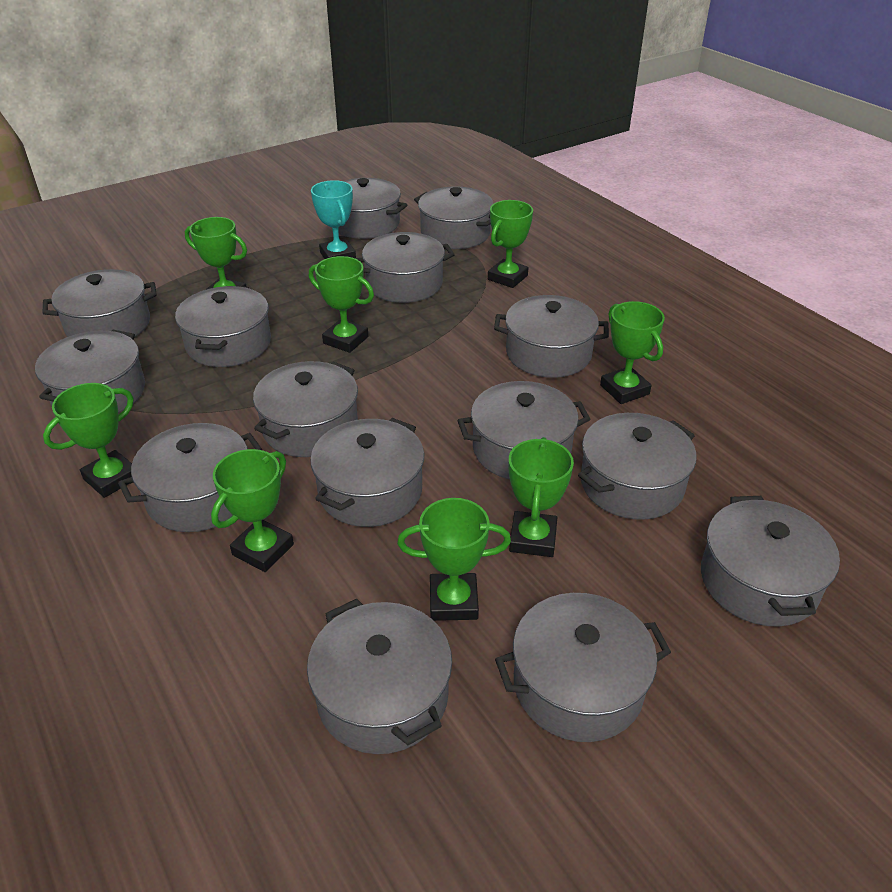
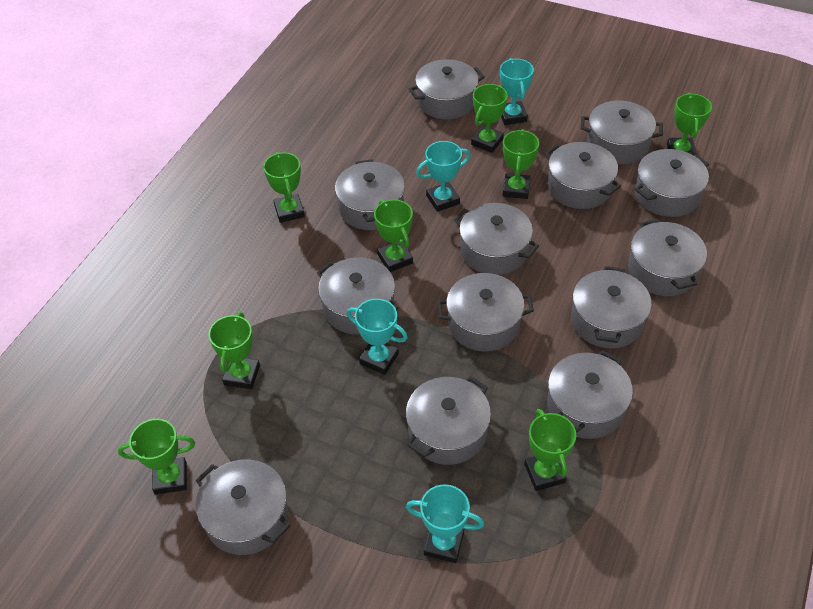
grey pot: 15 -> 13
turquoise trophy: 1 -> 4

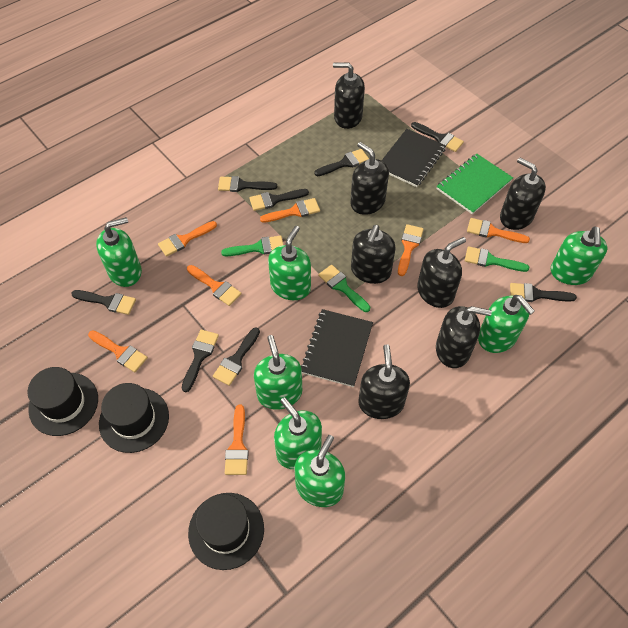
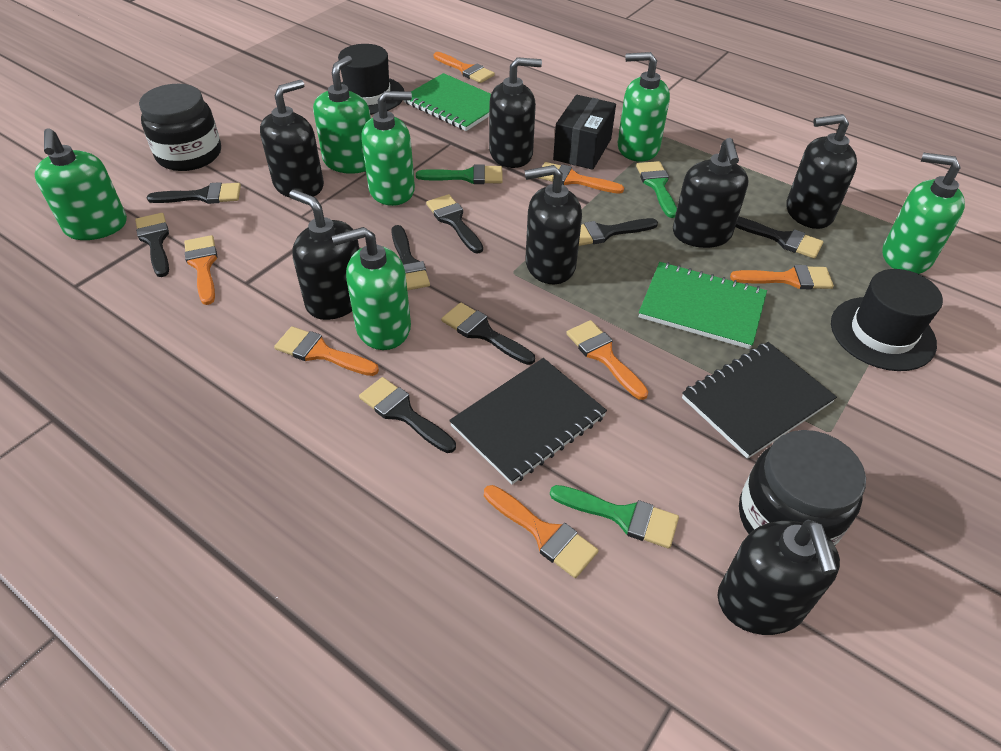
black box: 0 -> 1
black hat: 3 -> 2
black jar: 0 -> 2
green notebook: 1 -> 2
green soap dispenser: 7 -> 6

* **TASK INSTRUCTIONS**: Repeat the data word for word, excluding any image.

* **RESPONSE BOX**:
grey pot: 15 -> 13
turquoise trophy: 1 -> 4

black box: 0 -> 1
black hat: 3 -> 2
black jar: 0 -> 2
green notebook: 1 -> 2
green soap dispenser: 7 -> 6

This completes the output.